## Records provided

■ ■ ■ ■ ■ ■ ■

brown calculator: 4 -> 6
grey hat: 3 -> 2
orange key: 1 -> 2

■ ■ ■ ■ ■ ■ ■

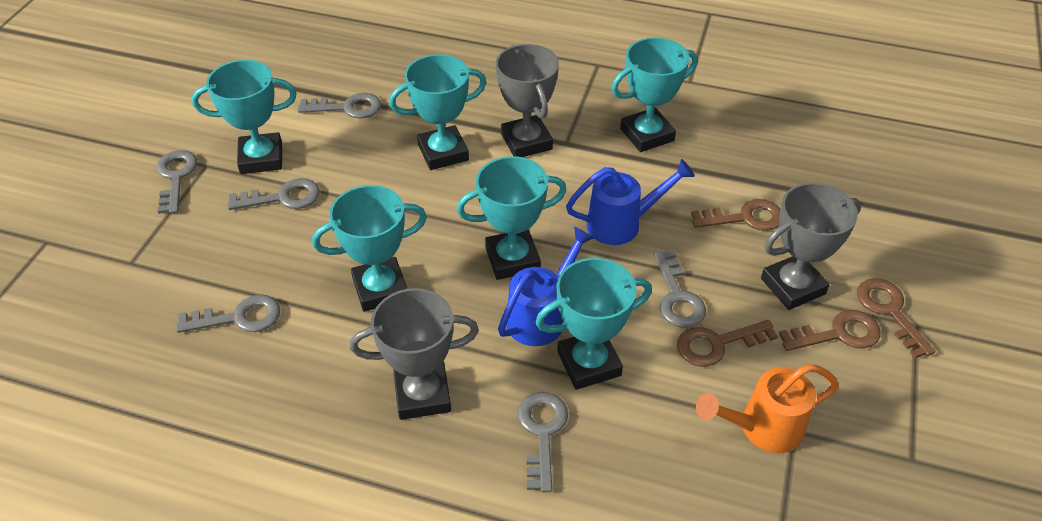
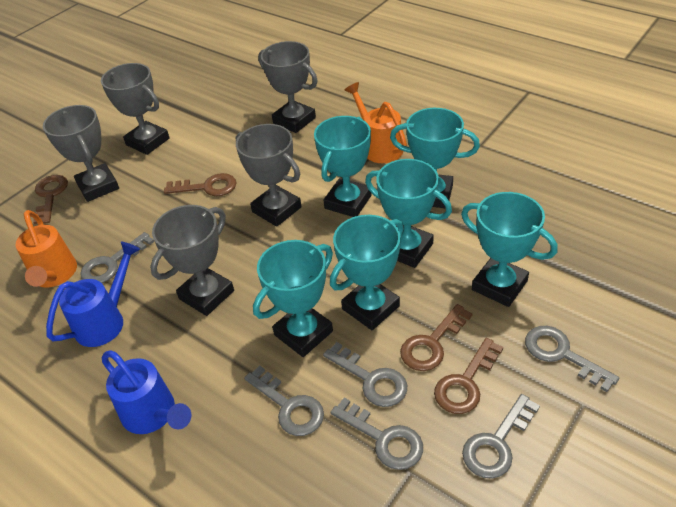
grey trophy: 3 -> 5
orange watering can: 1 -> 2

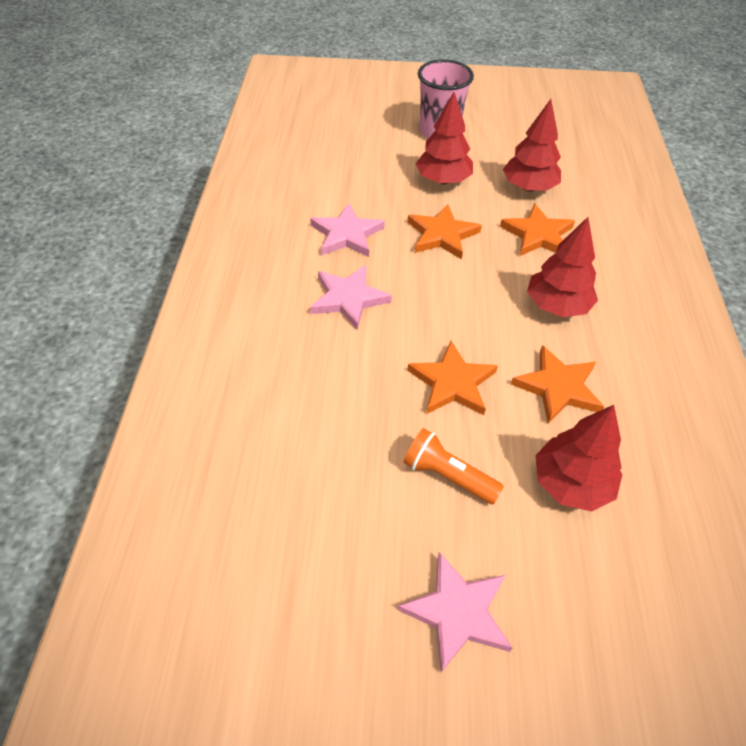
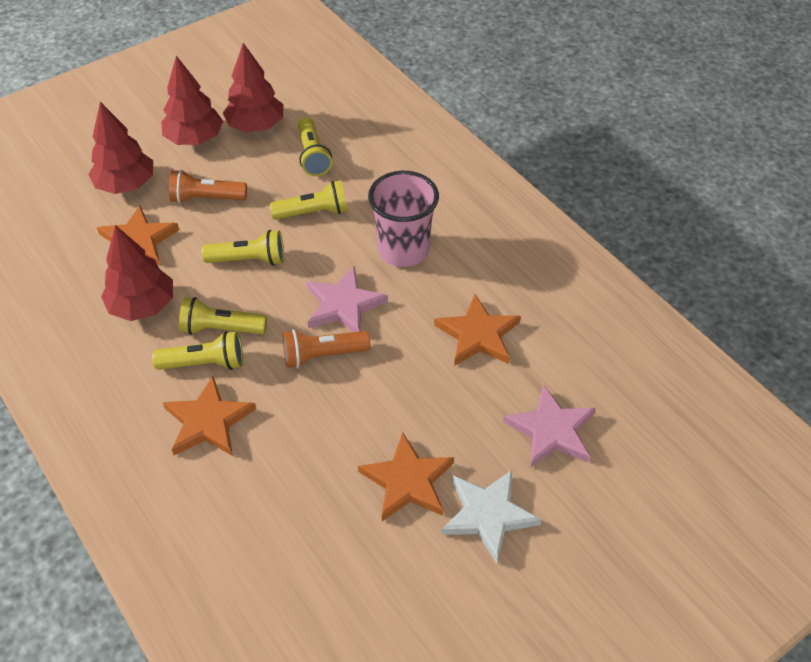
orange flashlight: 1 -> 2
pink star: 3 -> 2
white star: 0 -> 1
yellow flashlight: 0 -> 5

■ ■ ■ ■ ■ ■ ■

## To-do item
Using the listing above, pick out each line that contains the word "flashlight", then copy it.

## Answer section
orange flashlight: 1 -> 2
yellow flashlight: 0 -> 5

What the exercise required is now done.